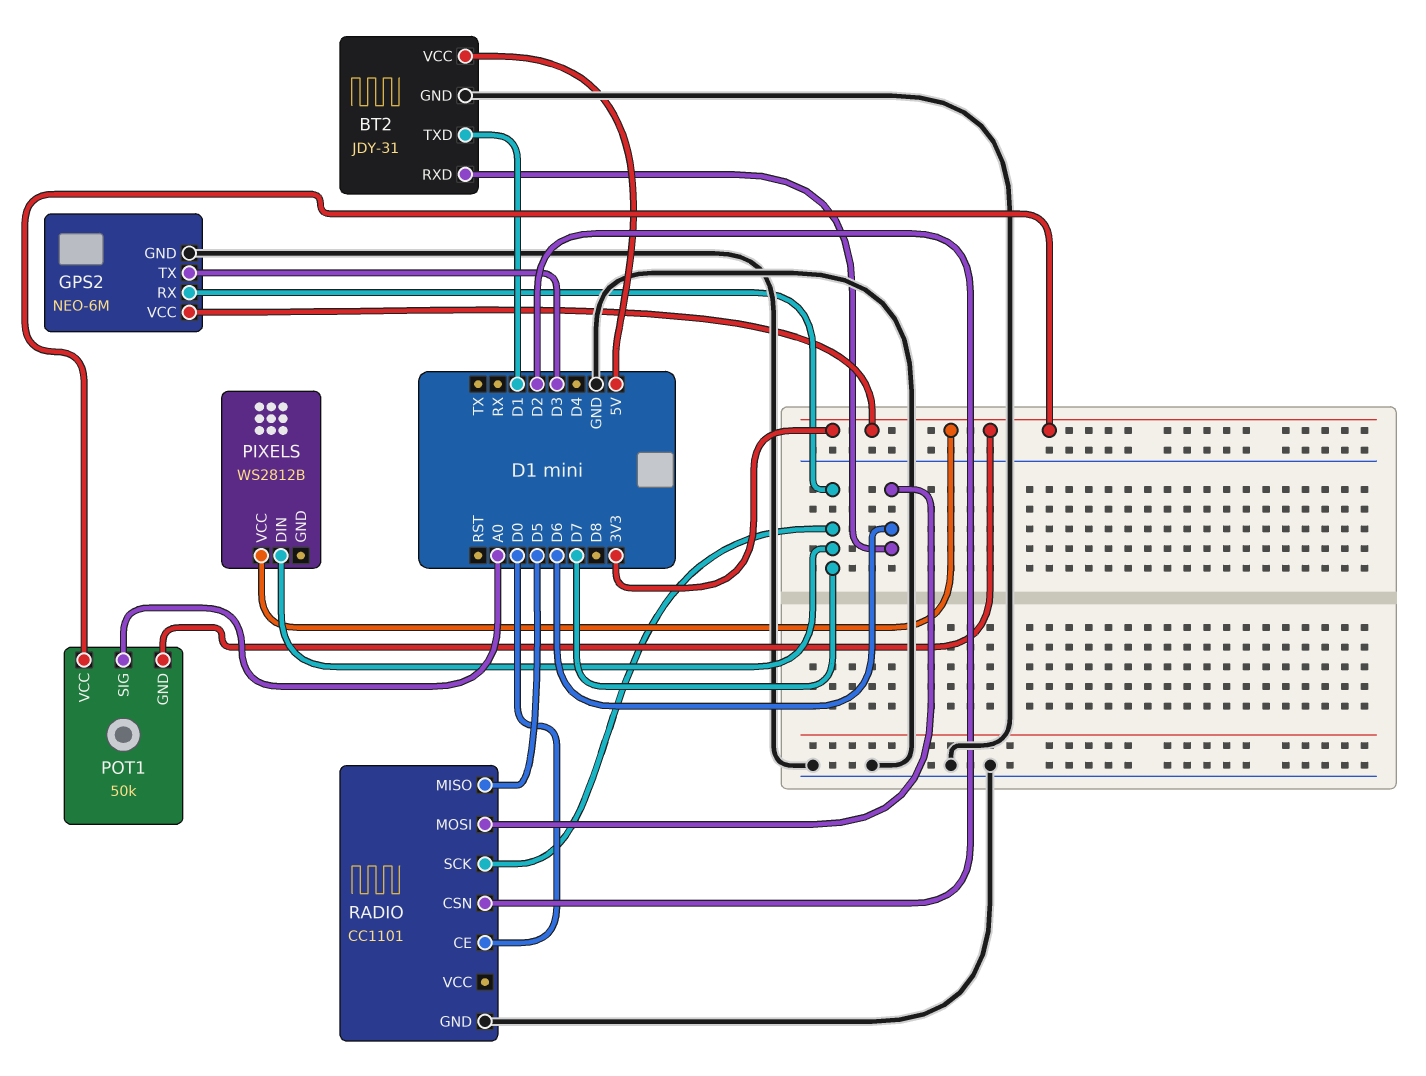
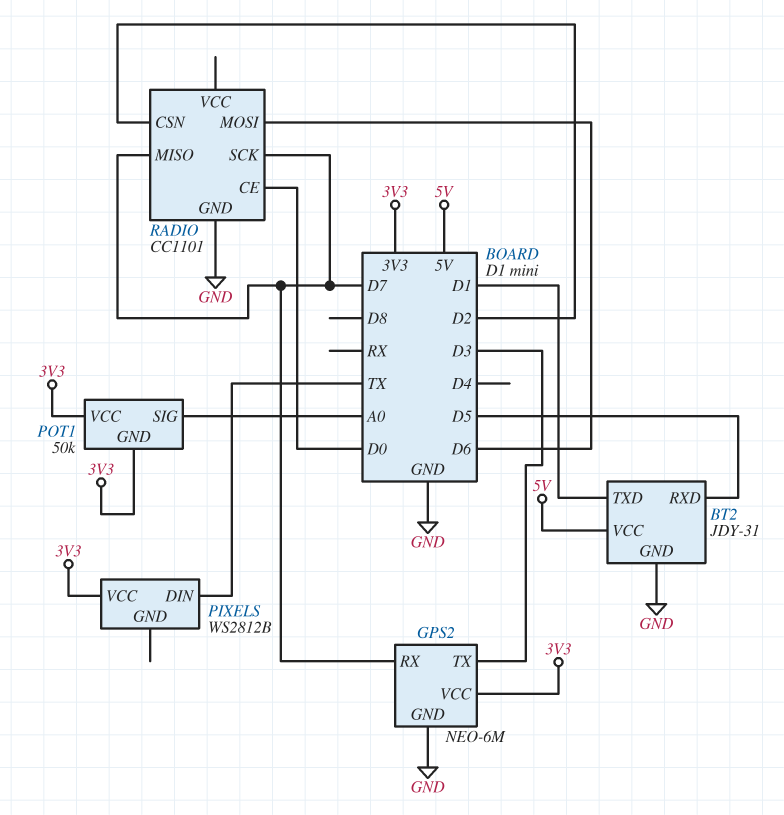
BT2 pin RXD: D6 -> D5
PIXELS pin DIN: D7 -> TX
RADIO pin MISO: D5 -> D7

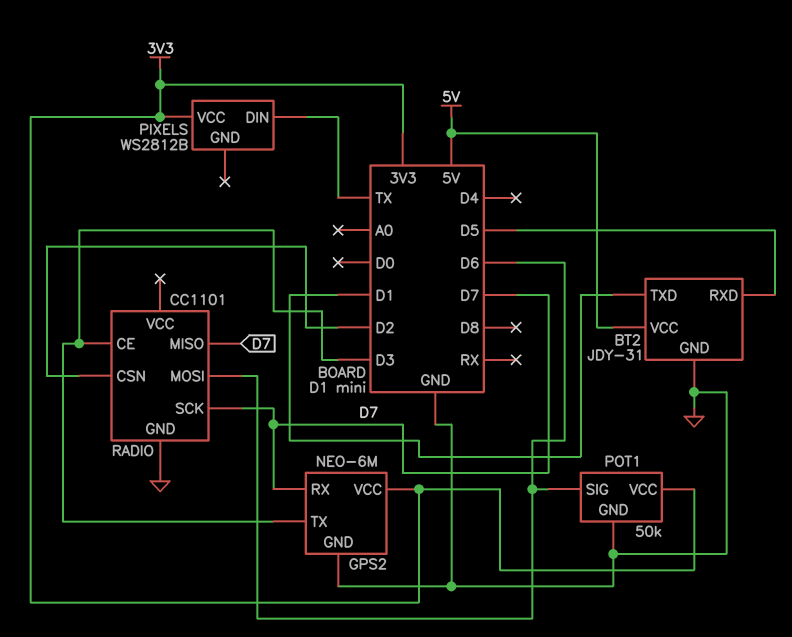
POT1 pin GND: 3V3 -> GND
POT1 pin SIG: A0 -> D6
RADIO pin CE: D0 -> D3

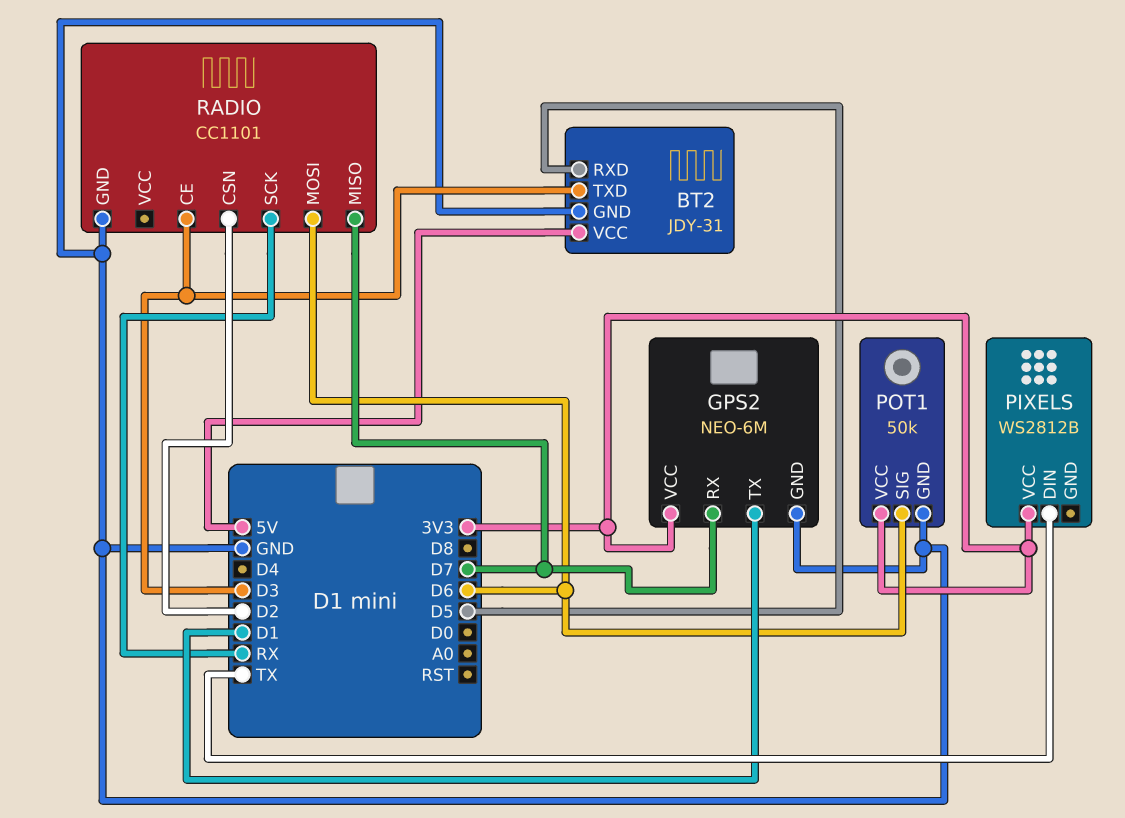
BT2 pin TXD: D1 -> D3
GPS2 pin TX: D3 -> D1
RADIO pin SCK: D7 -> RX

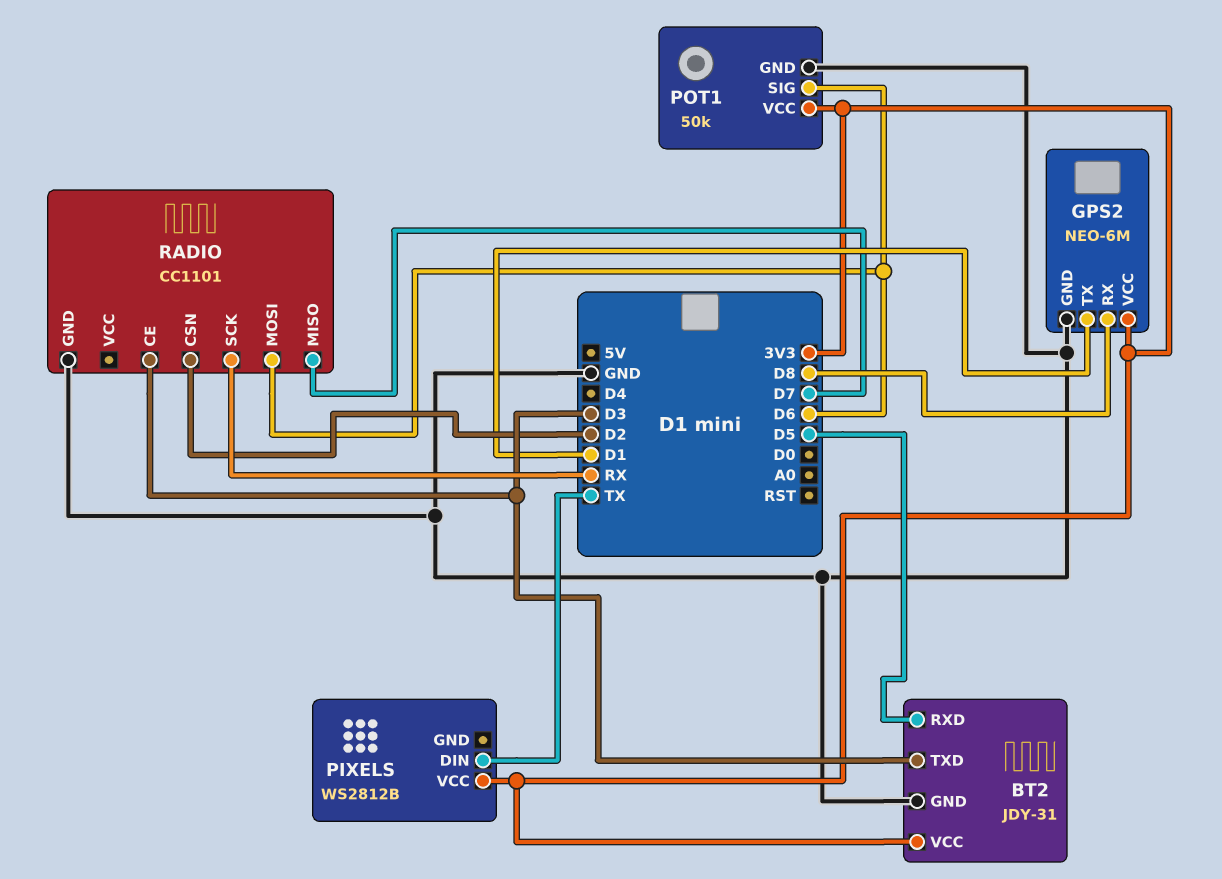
BT2 pin VCC: 5V -> 3V3
GPS2 pin RX: D7 -> D8

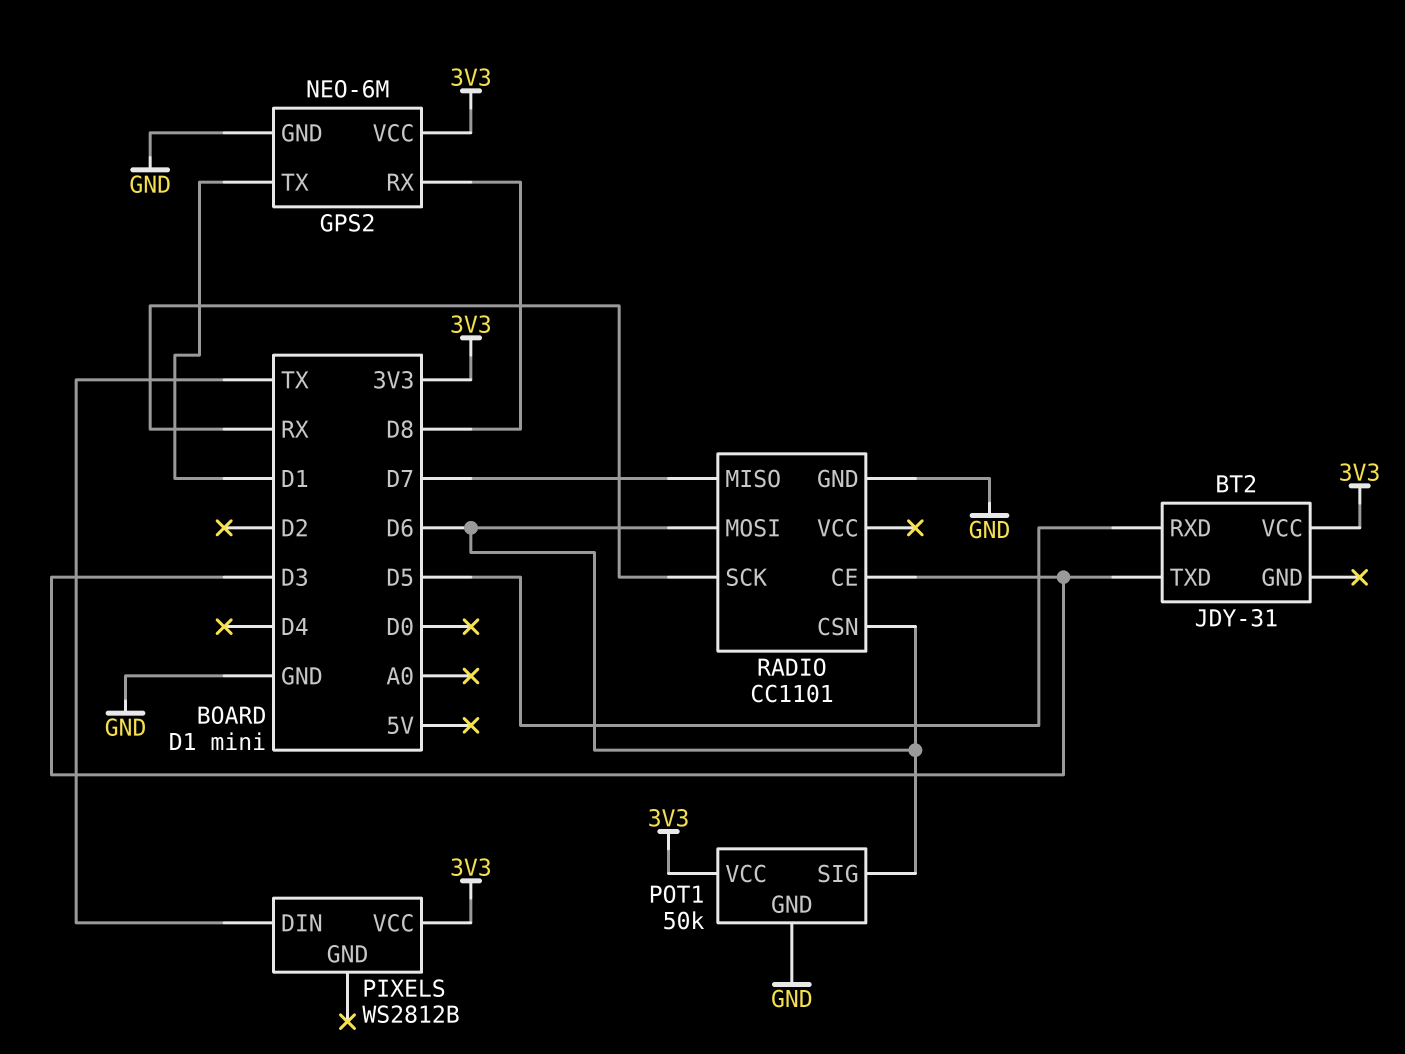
BT2 pin GND: GND -> none
RADIO pin CSN: D2 -> D6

--------------------

## [Prompt]
Only the lines from the one with "POT1 pin SIG: A0 -> D6" through the last line of the records above are wanted, copied exactly and with pictures omitted.

## [Exercise result]
POT1 pin SIG: A0 -> D6
RADIO pin CE: D0 -> D3

BT2 pin TXD: D1 -> D3
GPS2 pin TX: D3 -> D1
RADIO pin SCK: D7 -> RX

BT2 pin VCC: 5V -> 3V3
GPS2 pin RX: D7 -> D8

BT2 pin GND: GND -> none
RADIO pin CSN: D2 -> D6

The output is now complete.